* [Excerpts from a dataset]
==*==

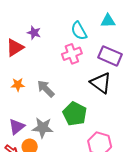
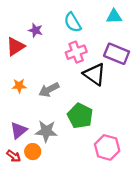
cyan semicircle: (79, 31) -> (73, 22), moved
black triangle: (101, 83) -> (94, 74), moved
gray arrow: (46, 89) -> (49, 90), turned -72

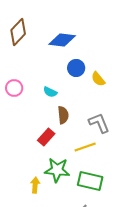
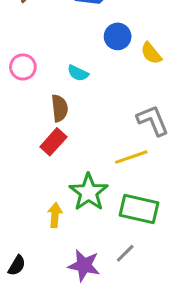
brown semicircle: (63, 115) -> (60, 108), moved
red rectangle: (46, 137) -> (53, 142), moved
green star: (57, 170) -> (89, 192), turned 30

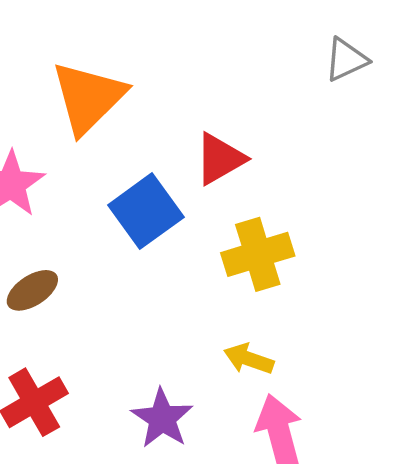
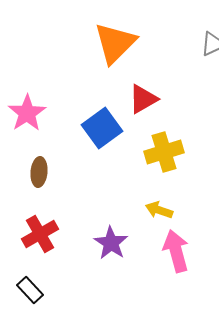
orange triangle: (88, 97) -> (115, 43), moved
brown ellipse: (32, 290) -> (39, 172), turned -52

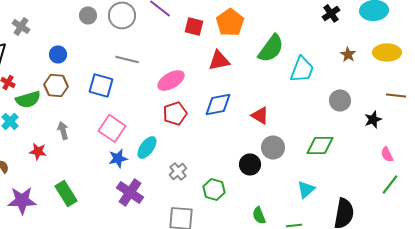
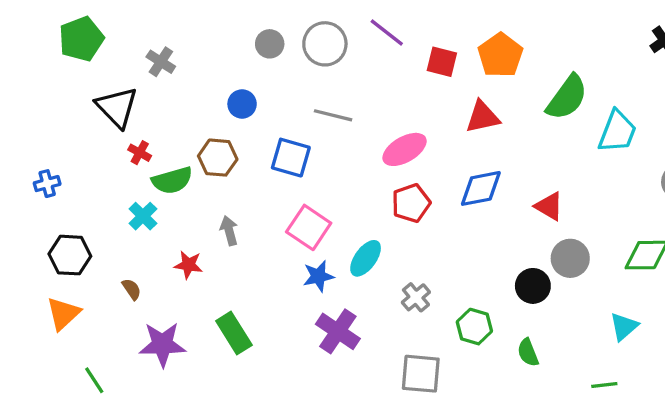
blue circle: (58, 54) -> (242, 104), moved
green semicircle: (259, 215) -> (528, 353), moved

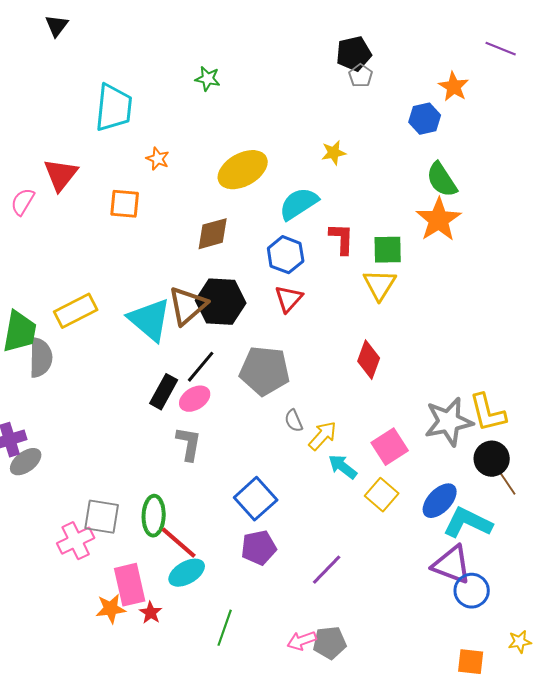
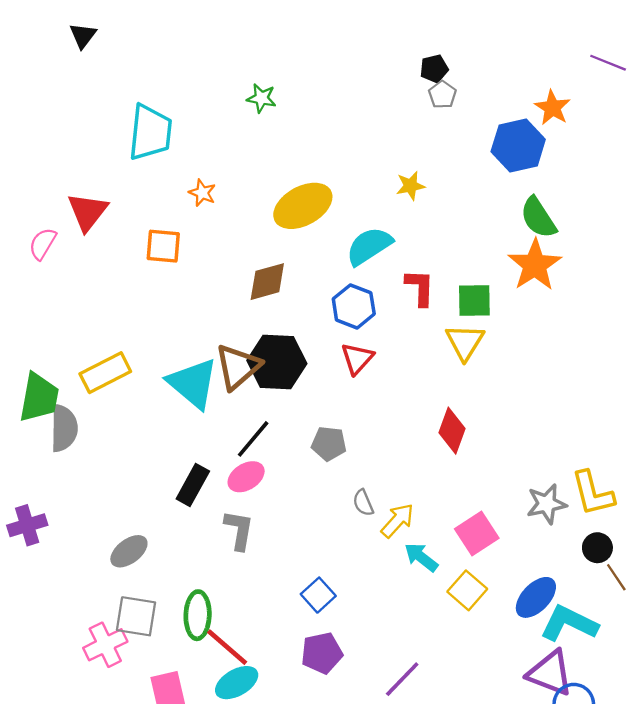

==*==

* [TASK STATEMENT] Text only, no pictures: copy every entry exactly.

* [SOLUTION TO THIS TASK]
cyan semicircle: (79, 31) -> (73, 22), moved
black triangle: (101, 83) -> (94, 74), moved
gray arrow: (46, 89) -> (49, 90), turned -72

brown semicircle: (63, 115) -> (60, 108), moved
red rectangle: (46, 137) -> (53, 142), moved
green star: (57, 170) -> (89, 192), turned 30

orange triangle: (88, 97) -> (115, 43), moved
brown ellipse: (32, 290) -> (39, 172), turned -52

blue circle: (58, 54) -> (242, 104), moved
green semicircle: (259, 215) -> (528, 353), moved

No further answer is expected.